◆ **SUPPLIED ENTRIES**
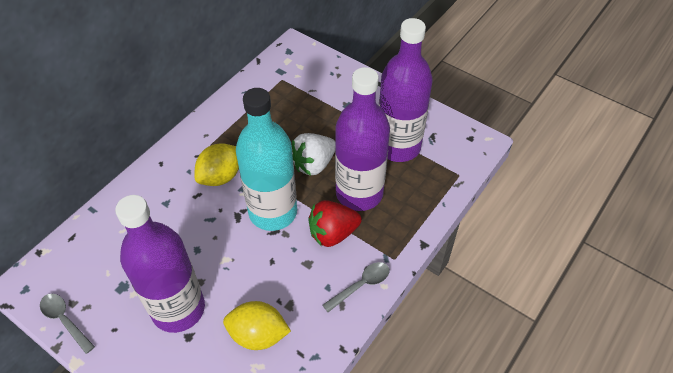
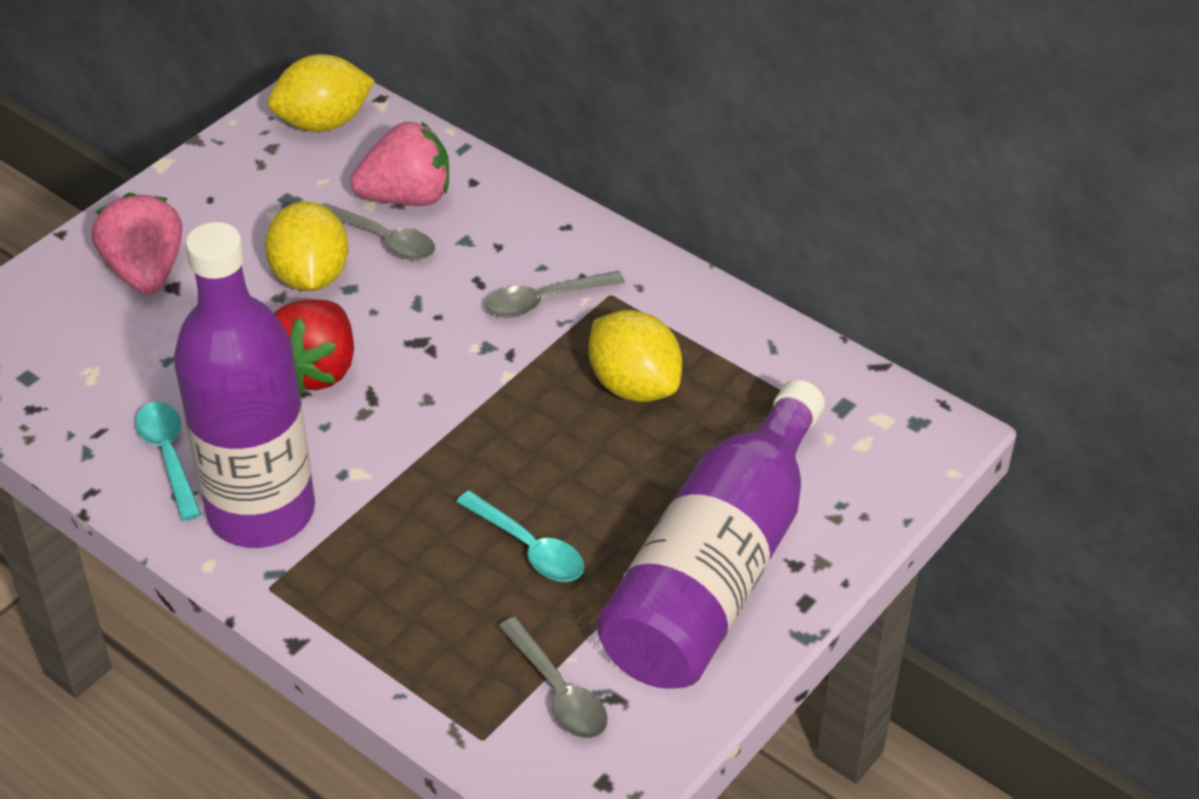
grey spoon: 2 -> 3
pink strawberry: 0 -> 2
purple bottle: 3 -> 2
turquoise bottle: 1 -> 0
turquoise spoon: 0 -> 2
white strawberry: 1 -> 0
yellow lemon: 2 -> 3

◆ **WHAT IS EXPECTED**
Would you repeat the lines from the one containing "pink strawberry: 0 -> 2" through the end of the data, exactly, with nothing before or after them?

◆ **SOLUTION TO THE PROBLEM**
pink strawberry: 0 -> 2
purple bottle: 3 -> 2
turquoise bottle: 1 -> 0
turquoise spoon: 0 -> 2
white strawberry: 1 -> 0
yellow lemon: 2 -> 3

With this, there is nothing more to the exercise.